What to produce: Set down the entries below exactly; drop the pictures.

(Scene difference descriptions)
◇ ◇ ◇ ◇ ◇ ◇ ◇

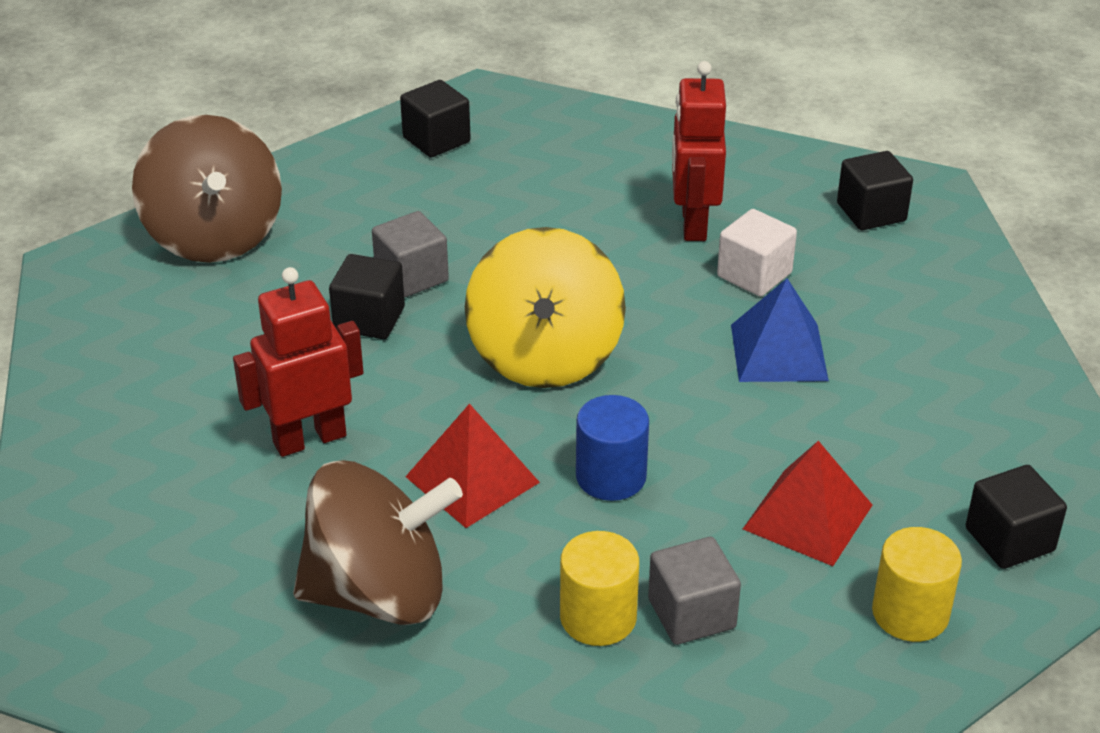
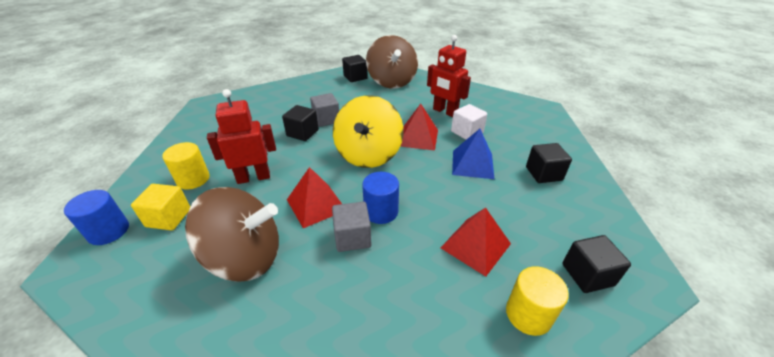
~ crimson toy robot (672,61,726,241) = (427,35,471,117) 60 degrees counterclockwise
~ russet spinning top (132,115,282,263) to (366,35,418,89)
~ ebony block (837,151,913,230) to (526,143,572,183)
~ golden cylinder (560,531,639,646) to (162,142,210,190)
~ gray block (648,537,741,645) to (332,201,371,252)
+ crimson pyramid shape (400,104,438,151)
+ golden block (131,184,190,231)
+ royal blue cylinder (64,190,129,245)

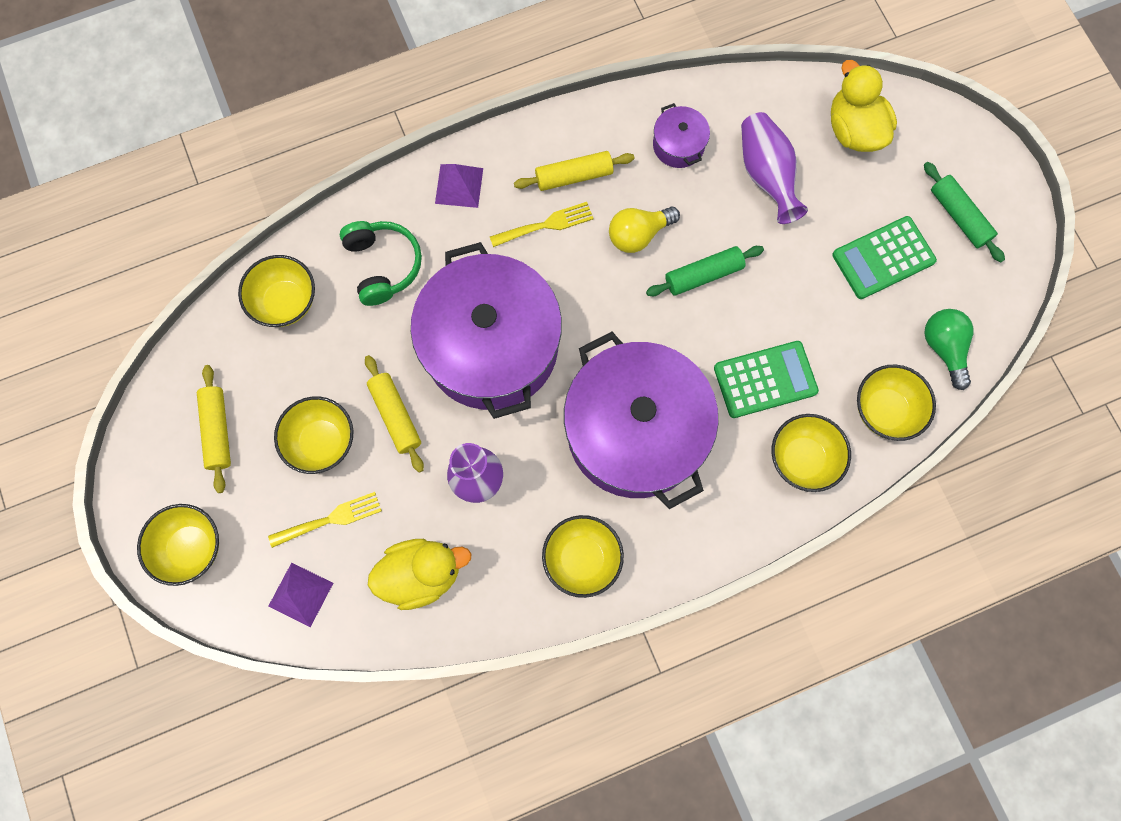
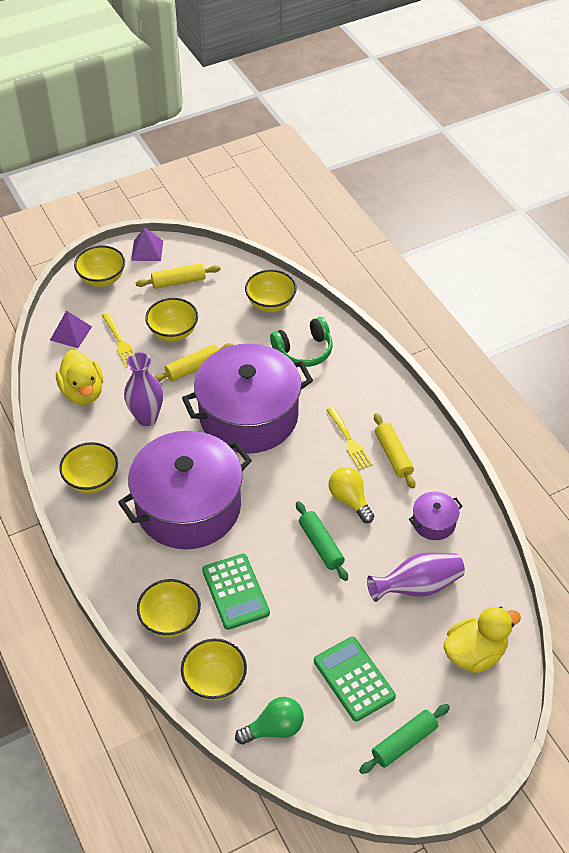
~ royal purple pyramid shape (435,164,483,208) to (131,227,163,261)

◇ ◇ ◇ ◇ ◇ ◇ ◇

Result of this exercise:
~ crimson toy robot (672,61,726,241) = (427,35,471,117) 60 degrees counterclockwise
~ russet spinning top (132,115,282,263) to (366,35,418,89)
~ ebony block (837,151,913,230) to (526,143,572,183)
~ golden cylinder (560,531,639,646) to (162,142,210,190)
~ gray block (648,537,741,645) to (332,201,371,252)
+ crimson pyramid shape (400,104,438,151)
+ golden block (131,184,190,231)
+ royal blue cylinder (64,190,129,245)

~ royal purple pyramid shape (435,164,483,208) to (131,227,163,261)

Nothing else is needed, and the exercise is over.